| Work item |
From the entries below, please output exactly the lines starting at the one containing "(376, 197) = (434, 324): orange" and ending at the one containing "(386, 91) = (374, 199): yellow", both included.

| Given data |
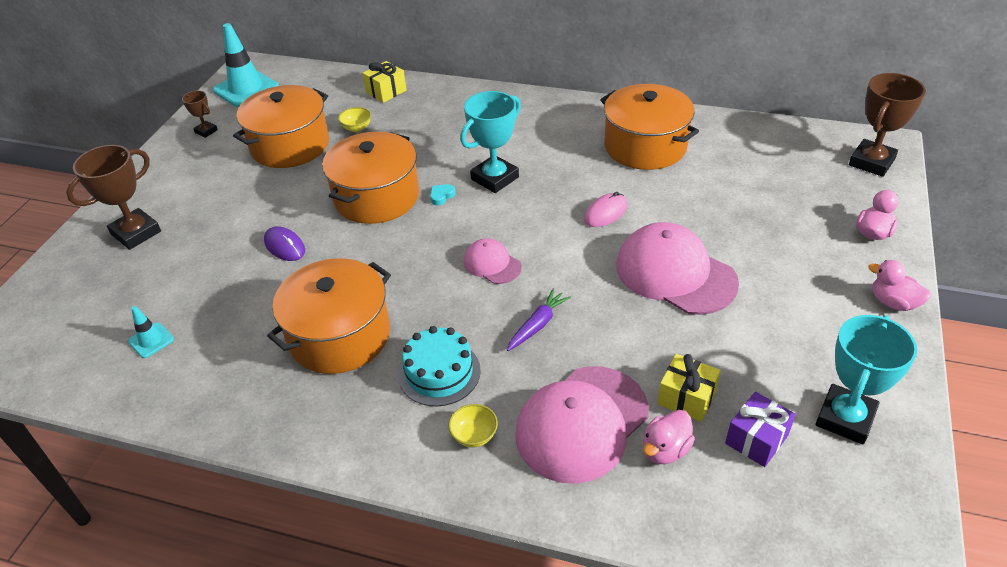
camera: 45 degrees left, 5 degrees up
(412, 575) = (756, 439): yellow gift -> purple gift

--

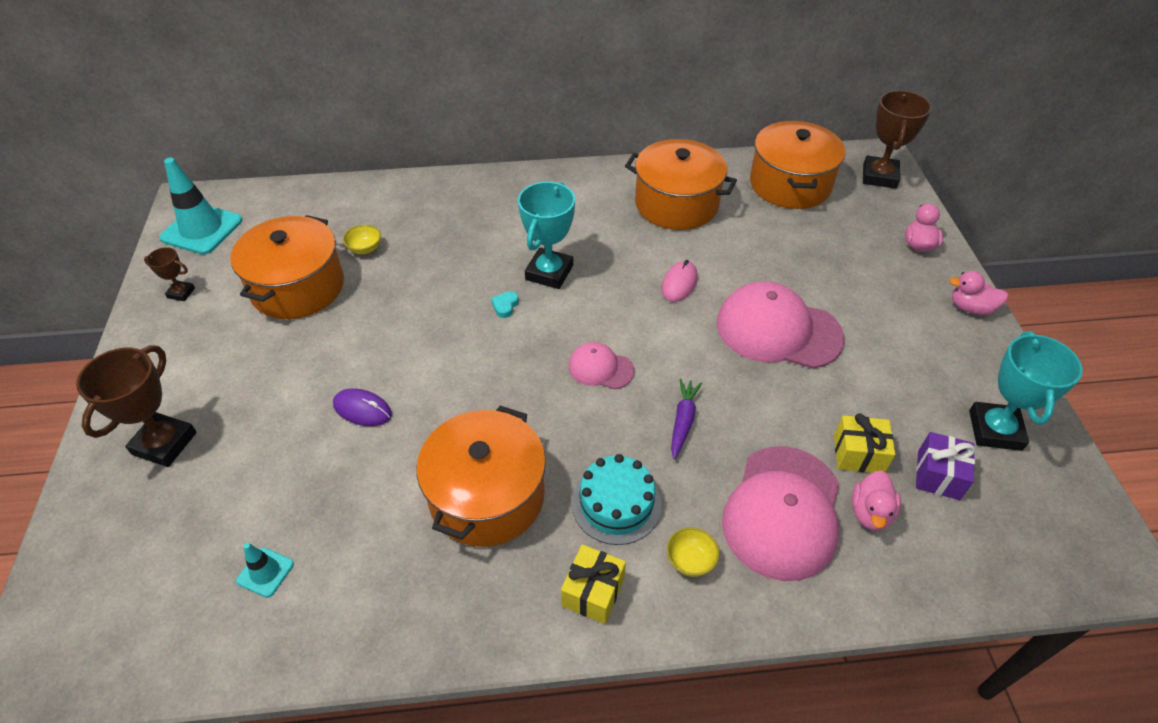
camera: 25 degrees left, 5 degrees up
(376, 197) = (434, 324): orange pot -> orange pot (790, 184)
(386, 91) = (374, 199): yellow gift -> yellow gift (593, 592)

| Task solution |
(376, 197) = (434, 324): orange pot -> orange pot (790, 184)
(386, 91) = (374, 199): yellow gift -> yellow gift (593, 592)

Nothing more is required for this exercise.